(Before-and-after change data)
============================================================

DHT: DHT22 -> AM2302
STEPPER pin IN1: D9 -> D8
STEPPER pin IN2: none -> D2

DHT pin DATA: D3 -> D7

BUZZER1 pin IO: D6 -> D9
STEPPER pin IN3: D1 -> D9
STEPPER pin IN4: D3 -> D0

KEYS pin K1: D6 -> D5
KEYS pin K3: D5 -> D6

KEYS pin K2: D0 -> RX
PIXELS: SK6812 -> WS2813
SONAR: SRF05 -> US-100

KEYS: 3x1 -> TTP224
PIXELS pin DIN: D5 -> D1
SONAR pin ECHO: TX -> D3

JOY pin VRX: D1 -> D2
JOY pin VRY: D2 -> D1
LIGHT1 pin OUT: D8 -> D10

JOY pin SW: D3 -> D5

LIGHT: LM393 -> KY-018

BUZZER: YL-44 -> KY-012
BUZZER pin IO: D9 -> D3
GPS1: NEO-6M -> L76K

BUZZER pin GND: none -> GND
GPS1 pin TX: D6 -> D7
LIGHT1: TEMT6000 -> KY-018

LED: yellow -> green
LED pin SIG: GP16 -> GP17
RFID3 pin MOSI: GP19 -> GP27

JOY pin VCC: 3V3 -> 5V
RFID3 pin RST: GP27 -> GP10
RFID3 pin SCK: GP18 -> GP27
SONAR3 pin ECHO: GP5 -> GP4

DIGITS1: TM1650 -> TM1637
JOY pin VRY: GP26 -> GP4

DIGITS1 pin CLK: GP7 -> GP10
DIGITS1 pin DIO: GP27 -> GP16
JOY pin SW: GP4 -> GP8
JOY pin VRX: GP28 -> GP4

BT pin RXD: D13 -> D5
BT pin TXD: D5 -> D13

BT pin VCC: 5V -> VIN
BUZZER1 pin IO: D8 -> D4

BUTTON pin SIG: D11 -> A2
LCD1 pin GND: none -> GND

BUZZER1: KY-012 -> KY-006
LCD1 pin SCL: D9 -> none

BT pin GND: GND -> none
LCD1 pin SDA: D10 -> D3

============================================================

• **Aim of the task**: The lines that mention the word "none" should be pulled from the records above.

• **Exercise solution**:
STEPPER pin IN2: none -> D2
BUZZER pin GND: none -> GND
LCD1 pin GND: none -> GND
LCD1 pin SCL: D9 -> none
BT pin GND: GND -> none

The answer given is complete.